(Given material Opens)

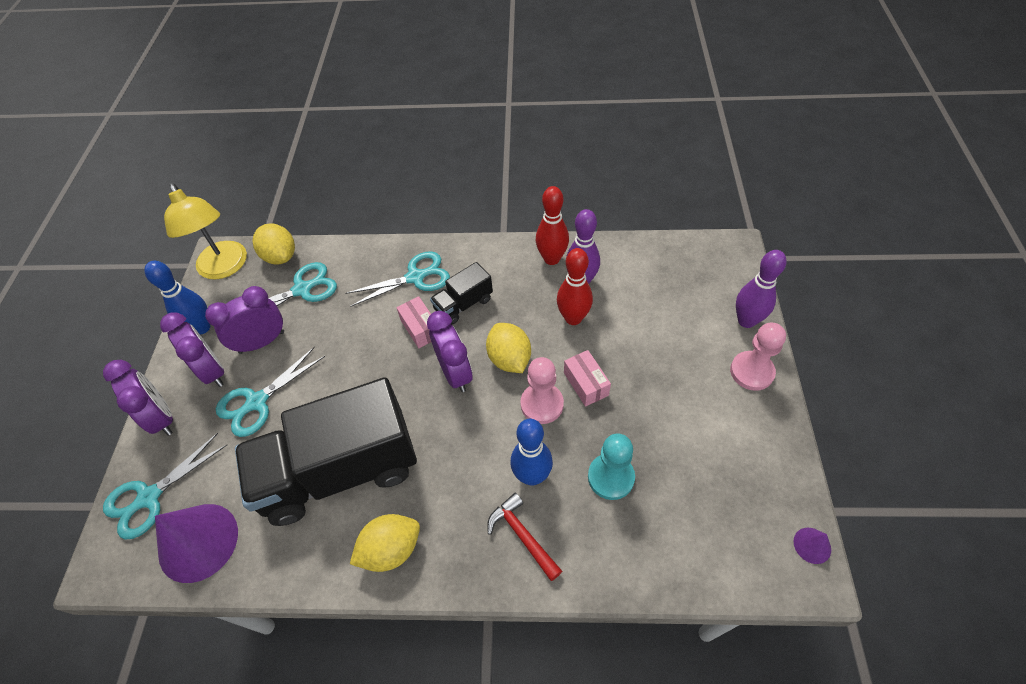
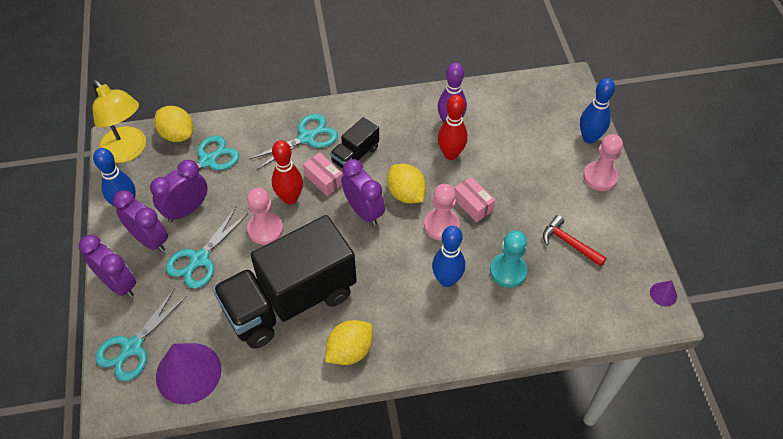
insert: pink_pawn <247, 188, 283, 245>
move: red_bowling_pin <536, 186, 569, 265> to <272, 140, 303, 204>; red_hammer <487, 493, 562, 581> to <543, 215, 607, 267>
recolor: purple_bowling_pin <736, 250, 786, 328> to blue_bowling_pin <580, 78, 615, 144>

(Given material Closes)

Requirement: Could you copy the data above exactly, leaving the pictures out?

Written answer:
insert: pink_pawn <247, 188, 283, 245>
move: red_bowling_pin <536, 186, 569, 265> to <272, 140, 303, 204>; red_hammer <487, 493, 562, 581> to <543, 215, 607, 267>
recolor: purple_bowling_pin <736, 250, 786, 328> to blue_bowling_pin <580, 78, 615, 144>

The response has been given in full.